- WORK REQUEST
Below are the records. List every line holding the word "yellow".

- INPUT
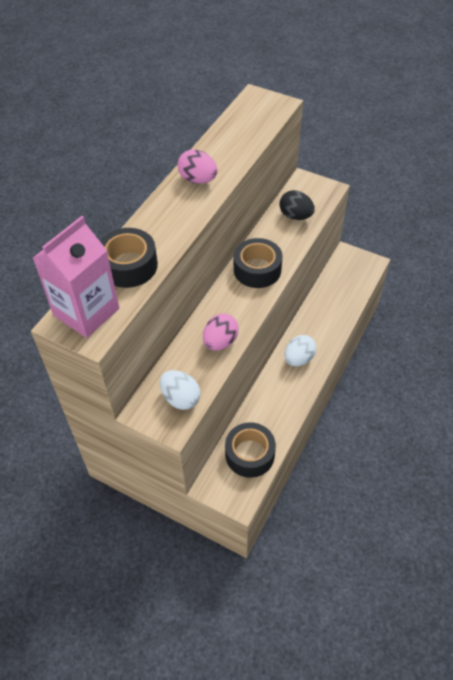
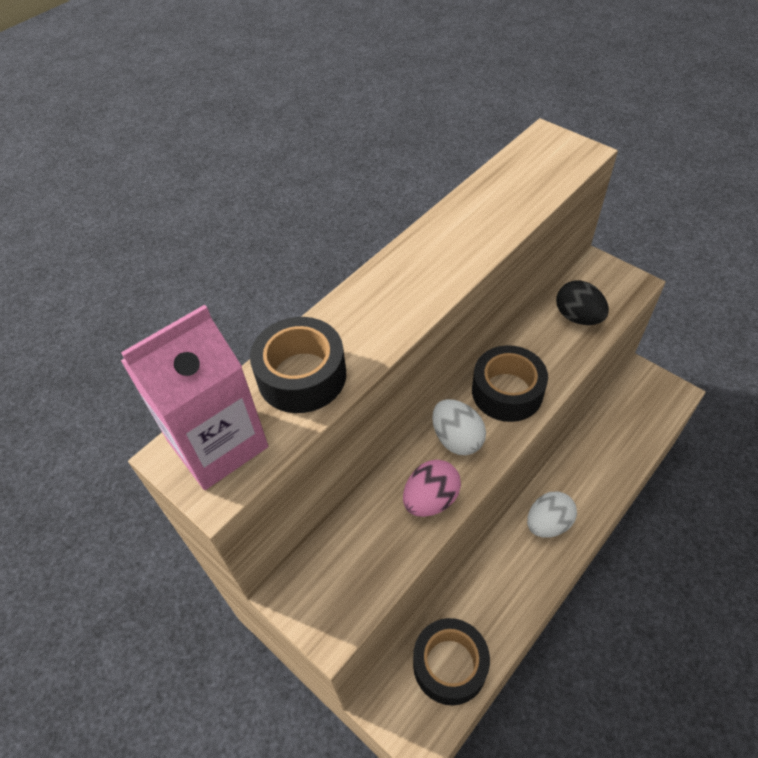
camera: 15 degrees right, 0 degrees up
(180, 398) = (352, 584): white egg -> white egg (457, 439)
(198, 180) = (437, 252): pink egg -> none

---

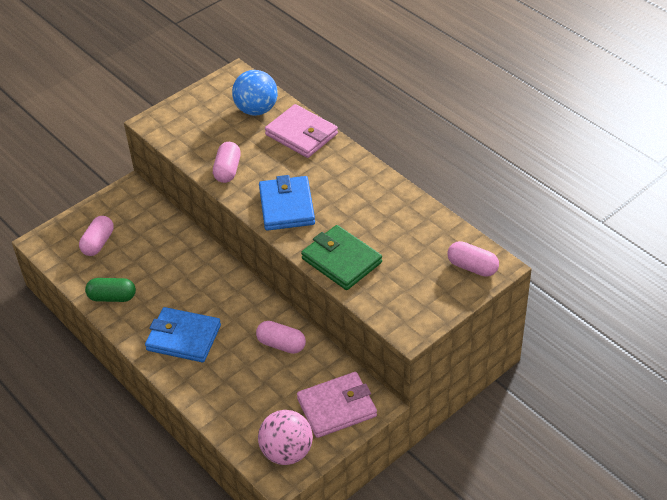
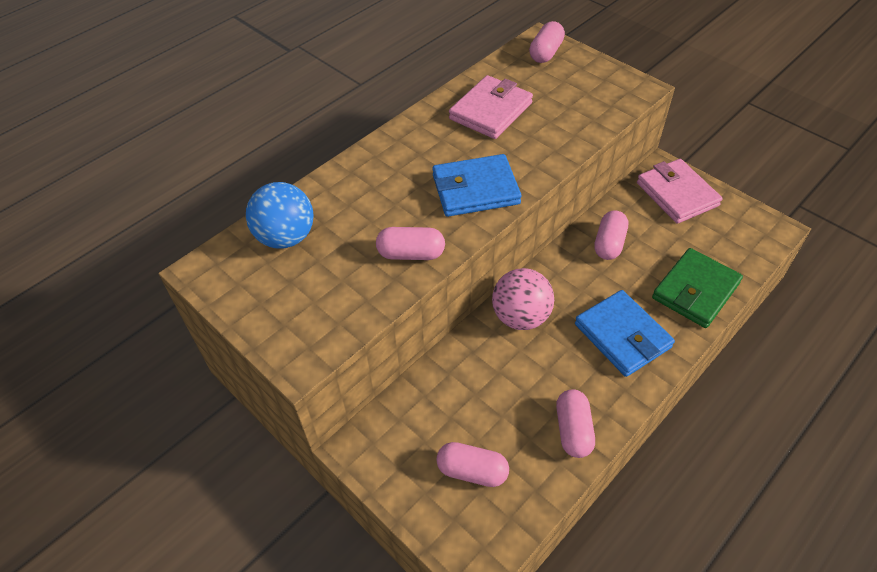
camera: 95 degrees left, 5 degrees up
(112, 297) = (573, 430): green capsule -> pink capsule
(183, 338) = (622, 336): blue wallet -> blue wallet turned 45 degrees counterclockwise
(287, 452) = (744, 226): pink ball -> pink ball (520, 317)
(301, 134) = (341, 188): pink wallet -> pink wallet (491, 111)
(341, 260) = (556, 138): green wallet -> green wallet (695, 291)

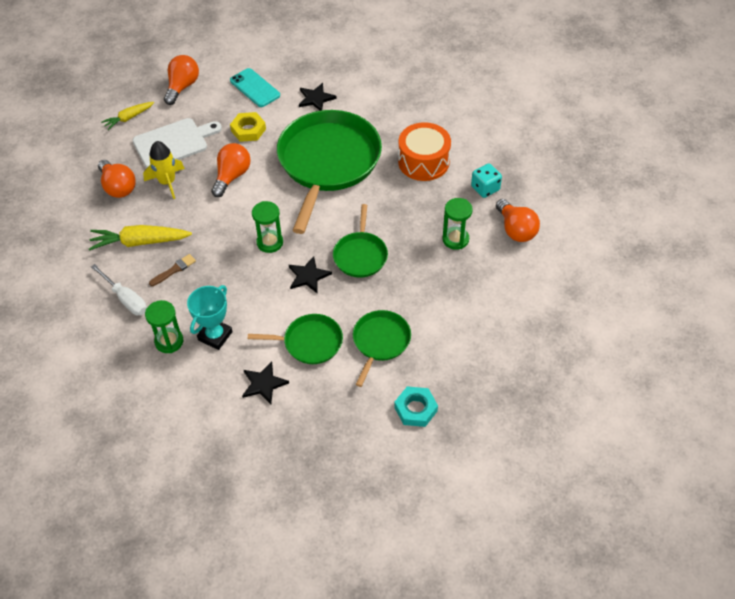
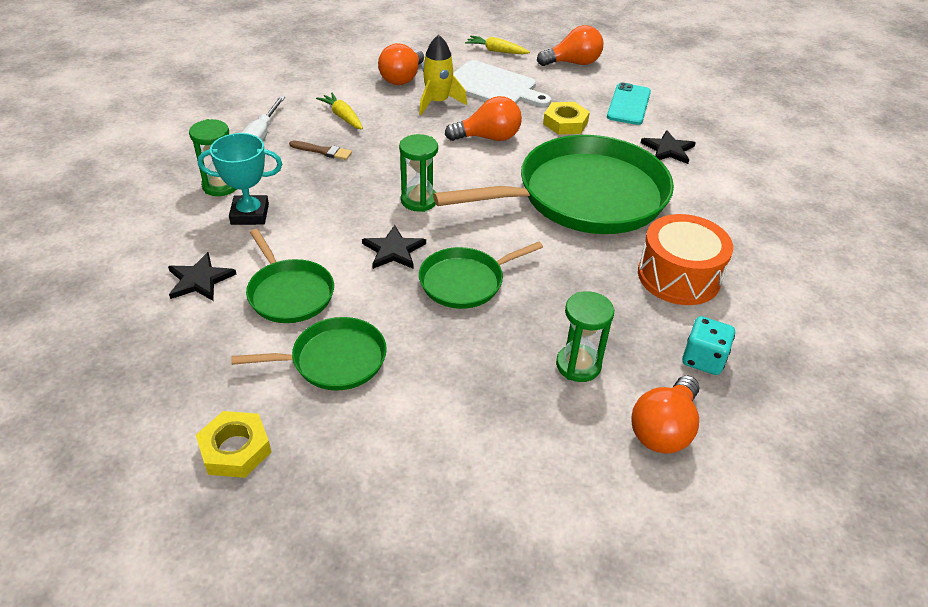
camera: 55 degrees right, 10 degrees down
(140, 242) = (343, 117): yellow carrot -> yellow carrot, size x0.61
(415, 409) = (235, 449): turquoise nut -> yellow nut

- TASK OUTPUT
(140, 242) = (343, 117): yellow carrot -> yellow carrot, size x0.61
(415, 409) = (235, 449): turquoise nut -> yellow nut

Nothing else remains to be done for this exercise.